**What this task involves**
Begin with the line that holds "This is a 0.23" and retype through the last line of the listing below, exactly; pictures are not part of the copy.

**Given information**
--- --- ---

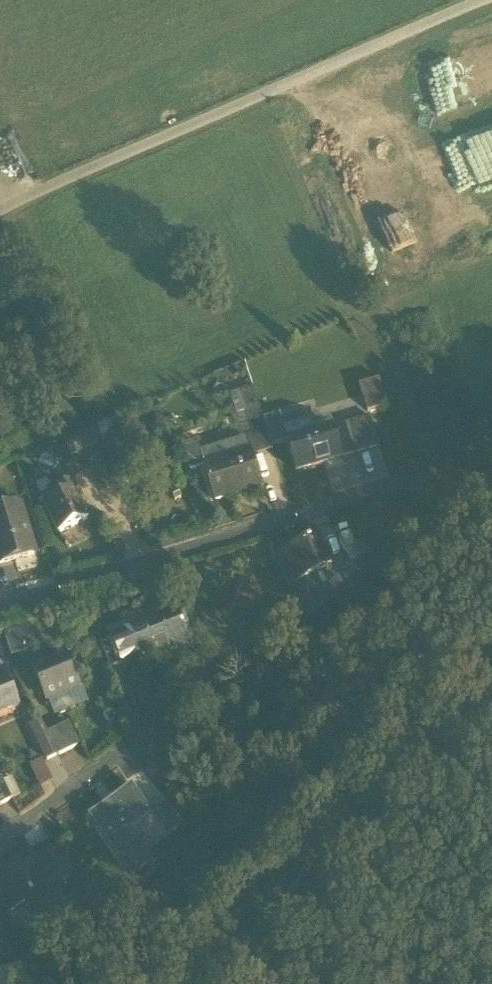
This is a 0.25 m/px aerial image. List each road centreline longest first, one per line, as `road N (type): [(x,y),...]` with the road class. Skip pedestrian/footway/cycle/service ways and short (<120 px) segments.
road 1 (track): [(478,0),(0,208)]
road 2 (secondary): [(248,983),(491,692)]
road 3 (residential): [(341,503),(0,607)]
road 4 (residential): [(134,743),(0,838)]

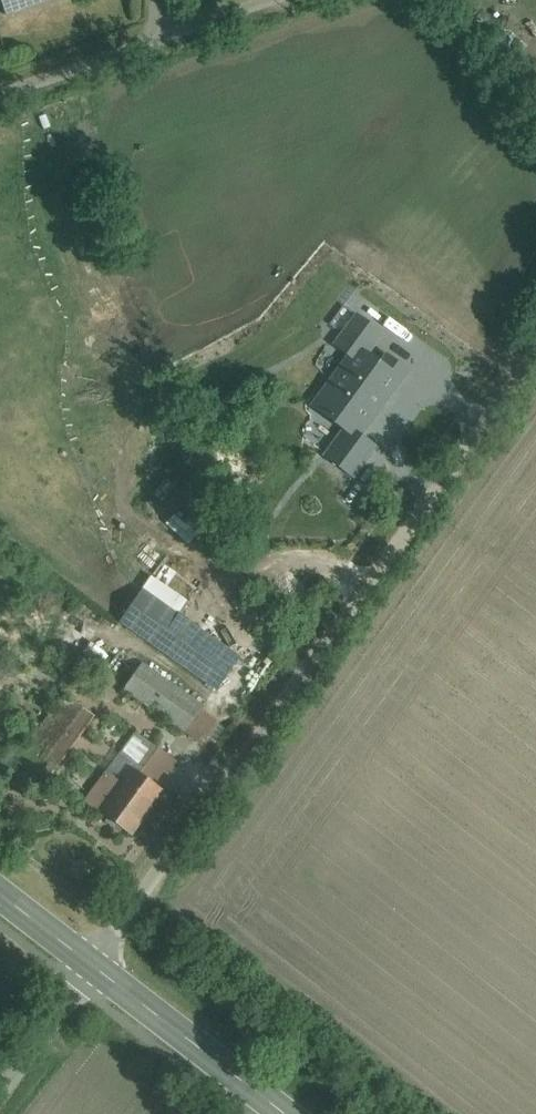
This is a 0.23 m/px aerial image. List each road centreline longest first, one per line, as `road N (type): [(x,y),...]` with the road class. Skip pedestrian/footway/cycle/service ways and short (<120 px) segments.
road 1 (unclassified): [(535,347),(94,966)]
road 2 (unclassified): [(251,0),(0,90)]
road 3 (primary): [(287,1113),(94,966)]
road 4 (unclassified): [(0,1095),(94,966)]

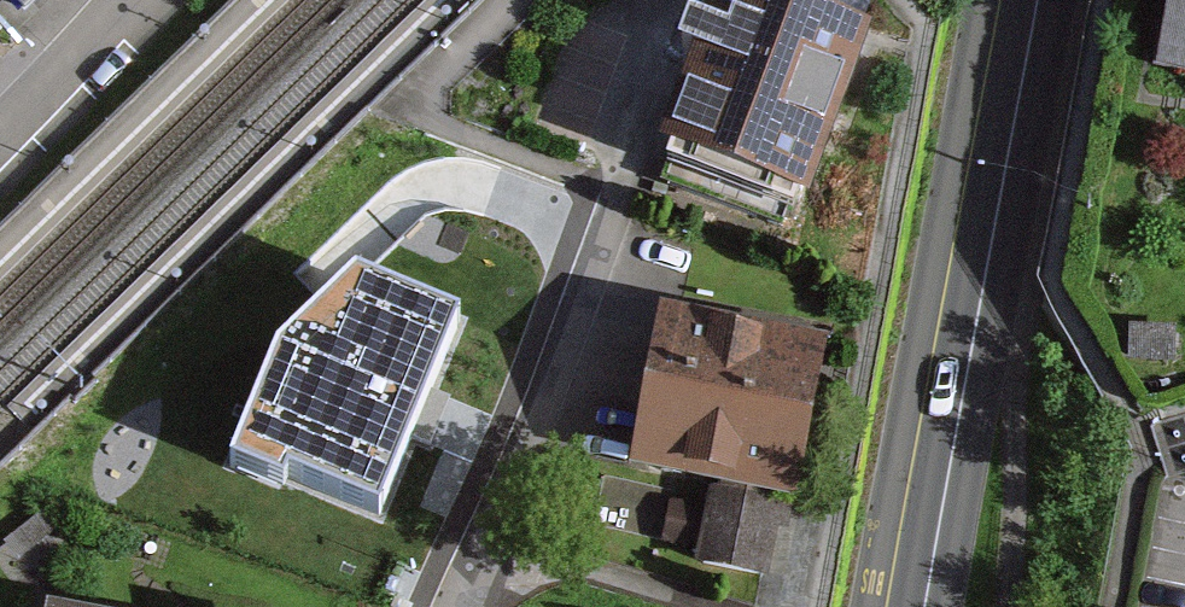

--- --- ---

**Exercise output**
This is a 0.23 m/px aerial image. List each road centreline longest first, one per line, as `road N (type): [(x,y),...]` with the road class. Skip pedestrian/footway/cycle/service ways and short (<120 px) segments.
road 1 (unclassified): [(535,347),(94,966)]
road 2 (unclassified): [(251,0),(0,90)]
road 3 (primary): [(287,1113),(94,966)]
road 4 (unclassified): [(0,1095),(94,966)]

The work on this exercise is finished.